--- Extracted records ---

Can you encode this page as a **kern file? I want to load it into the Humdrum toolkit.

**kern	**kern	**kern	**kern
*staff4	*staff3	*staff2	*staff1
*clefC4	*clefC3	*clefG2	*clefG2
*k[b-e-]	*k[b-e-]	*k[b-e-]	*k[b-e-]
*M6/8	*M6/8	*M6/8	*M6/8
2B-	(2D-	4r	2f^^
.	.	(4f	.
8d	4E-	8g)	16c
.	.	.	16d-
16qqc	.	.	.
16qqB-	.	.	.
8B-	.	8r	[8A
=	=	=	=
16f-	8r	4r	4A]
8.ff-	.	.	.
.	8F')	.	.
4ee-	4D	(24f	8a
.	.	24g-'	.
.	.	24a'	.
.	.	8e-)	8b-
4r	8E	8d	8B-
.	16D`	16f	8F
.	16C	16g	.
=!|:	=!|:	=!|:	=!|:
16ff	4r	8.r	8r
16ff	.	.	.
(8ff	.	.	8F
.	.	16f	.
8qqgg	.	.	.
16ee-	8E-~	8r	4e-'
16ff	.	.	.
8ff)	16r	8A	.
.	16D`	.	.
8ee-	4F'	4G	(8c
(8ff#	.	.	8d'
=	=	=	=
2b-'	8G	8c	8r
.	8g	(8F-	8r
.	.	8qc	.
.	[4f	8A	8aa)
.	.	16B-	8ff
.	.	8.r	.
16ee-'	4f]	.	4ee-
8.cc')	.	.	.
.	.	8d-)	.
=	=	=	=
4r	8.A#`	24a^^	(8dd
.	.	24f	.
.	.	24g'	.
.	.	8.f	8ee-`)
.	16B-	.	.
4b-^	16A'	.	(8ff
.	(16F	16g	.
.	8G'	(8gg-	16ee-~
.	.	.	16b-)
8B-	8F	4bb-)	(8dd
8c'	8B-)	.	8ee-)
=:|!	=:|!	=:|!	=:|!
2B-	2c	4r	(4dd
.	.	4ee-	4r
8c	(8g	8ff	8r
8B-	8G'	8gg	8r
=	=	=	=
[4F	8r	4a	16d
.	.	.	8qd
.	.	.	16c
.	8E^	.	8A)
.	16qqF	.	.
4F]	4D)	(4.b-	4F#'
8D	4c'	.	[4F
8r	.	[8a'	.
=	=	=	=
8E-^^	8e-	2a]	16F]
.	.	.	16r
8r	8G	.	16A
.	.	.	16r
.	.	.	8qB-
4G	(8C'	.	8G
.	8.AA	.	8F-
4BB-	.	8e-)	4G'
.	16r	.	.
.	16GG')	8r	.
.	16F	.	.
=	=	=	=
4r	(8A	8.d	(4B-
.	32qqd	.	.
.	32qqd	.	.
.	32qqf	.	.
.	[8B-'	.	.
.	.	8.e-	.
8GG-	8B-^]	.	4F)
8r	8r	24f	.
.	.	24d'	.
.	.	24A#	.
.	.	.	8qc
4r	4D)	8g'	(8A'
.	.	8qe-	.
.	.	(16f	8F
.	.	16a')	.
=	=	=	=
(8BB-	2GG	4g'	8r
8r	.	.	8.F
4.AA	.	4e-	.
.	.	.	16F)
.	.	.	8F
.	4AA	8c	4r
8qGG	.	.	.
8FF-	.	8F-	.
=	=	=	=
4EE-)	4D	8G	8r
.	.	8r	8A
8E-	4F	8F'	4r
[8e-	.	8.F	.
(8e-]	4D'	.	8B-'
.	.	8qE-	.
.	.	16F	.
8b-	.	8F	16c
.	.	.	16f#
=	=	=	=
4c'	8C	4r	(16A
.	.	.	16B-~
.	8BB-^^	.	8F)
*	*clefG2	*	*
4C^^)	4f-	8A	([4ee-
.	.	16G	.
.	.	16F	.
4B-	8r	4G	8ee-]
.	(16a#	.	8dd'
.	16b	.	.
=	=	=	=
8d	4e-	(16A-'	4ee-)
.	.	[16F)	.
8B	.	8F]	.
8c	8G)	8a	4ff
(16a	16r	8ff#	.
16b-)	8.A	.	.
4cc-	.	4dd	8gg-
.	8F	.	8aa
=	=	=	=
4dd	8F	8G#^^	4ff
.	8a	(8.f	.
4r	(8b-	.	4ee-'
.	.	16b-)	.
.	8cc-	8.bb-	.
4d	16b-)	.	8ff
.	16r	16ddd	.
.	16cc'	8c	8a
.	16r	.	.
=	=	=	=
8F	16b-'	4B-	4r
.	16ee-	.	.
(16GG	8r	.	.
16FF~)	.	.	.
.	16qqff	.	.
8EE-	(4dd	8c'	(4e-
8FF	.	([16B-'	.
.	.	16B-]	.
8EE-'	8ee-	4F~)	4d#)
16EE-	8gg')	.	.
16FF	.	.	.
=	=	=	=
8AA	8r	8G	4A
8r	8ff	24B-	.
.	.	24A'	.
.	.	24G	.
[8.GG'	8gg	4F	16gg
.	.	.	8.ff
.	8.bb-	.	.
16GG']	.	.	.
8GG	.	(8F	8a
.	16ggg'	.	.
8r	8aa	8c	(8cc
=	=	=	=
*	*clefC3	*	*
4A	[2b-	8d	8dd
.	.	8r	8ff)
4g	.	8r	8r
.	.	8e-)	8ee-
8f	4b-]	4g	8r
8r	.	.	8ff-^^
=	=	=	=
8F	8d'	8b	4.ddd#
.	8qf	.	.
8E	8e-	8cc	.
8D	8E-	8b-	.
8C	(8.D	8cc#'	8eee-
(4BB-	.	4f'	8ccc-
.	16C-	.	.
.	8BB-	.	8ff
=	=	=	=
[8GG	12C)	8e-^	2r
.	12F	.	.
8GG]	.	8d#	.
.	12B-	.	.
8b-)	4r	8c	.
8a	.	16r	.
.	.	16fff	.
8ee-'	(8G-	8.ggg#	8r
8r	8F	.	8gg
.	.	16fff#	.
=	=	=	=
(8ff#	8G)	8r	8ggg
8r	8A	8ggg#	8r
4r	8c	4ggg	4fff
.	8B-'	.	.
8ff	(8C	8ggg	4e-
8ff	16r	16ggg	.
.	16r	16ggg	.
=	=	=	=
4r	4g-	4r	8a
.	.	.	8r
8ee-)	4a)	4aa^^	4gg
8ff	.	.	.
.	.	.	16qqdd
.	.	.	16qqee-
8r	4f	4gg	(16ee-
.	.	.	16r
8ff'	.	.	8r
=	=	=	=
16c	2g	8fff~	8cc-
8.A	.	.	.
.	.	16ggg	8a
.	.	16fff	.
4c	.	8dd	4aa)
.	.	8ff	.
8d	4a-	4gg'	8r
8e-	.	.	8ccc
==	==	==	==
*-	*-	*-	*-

---

* _Objective_
From the records above, list every line that contains the string "kern".

* _Result for this exercise_
Can you encode this page as a **kern file? I want to load it into the Humdrum toolkit.
**kern	**kern	**kern	**kern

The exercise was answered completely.